» **EXERCISE DETAILS**
Reproduce the closing run of lines below verbatim, from the line that contains "green cupcake: 7 -> 6" up to and including the final line.

» **EXTRACTED ENTRIES**
====

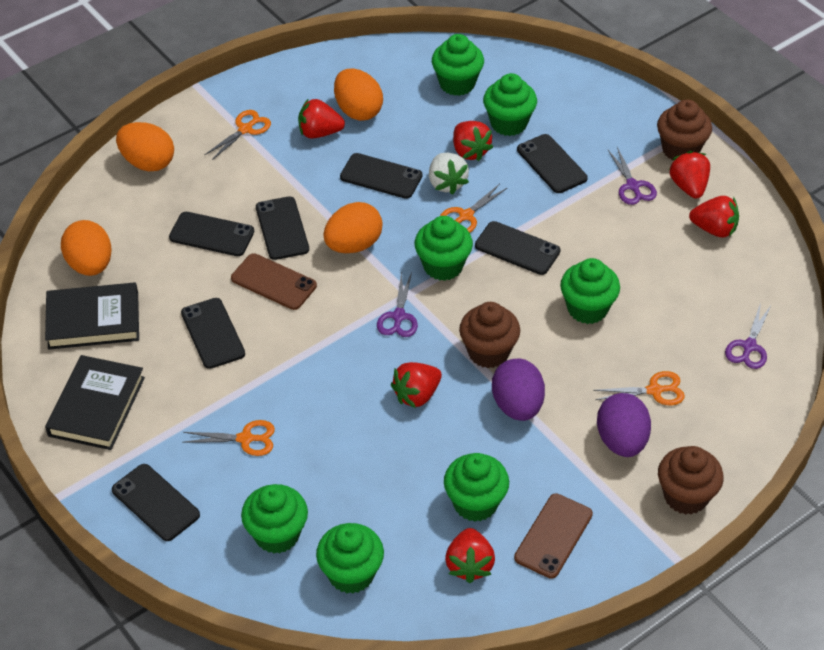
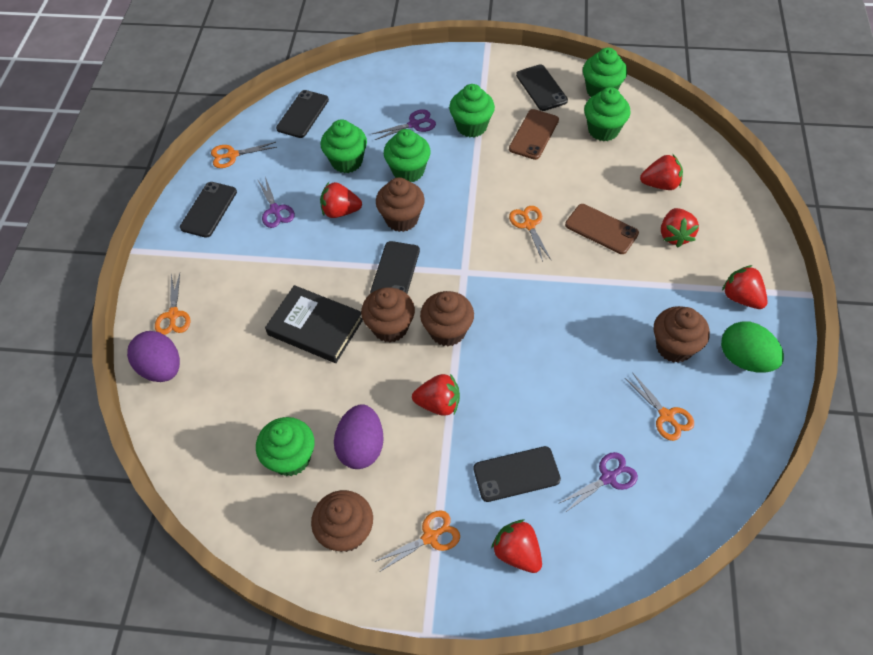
black book: 2 -> 1
black phone: 7 -> 5
brown cupcake: 3 -> 5
green cupcake: 7 -> 6
green egg: 0 -> 1
orange egg: 4 -> 0
orange scissors: 4 -> 5
white strawberry: 1 -> 0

====

» **EXPECTED ANSWER**
green cupcake: 7 -> 6
green egg: 0 -> 1
orange egg: 4 -> 0
orange scissors: 4 -> 5
white strawberry: 1 -> 0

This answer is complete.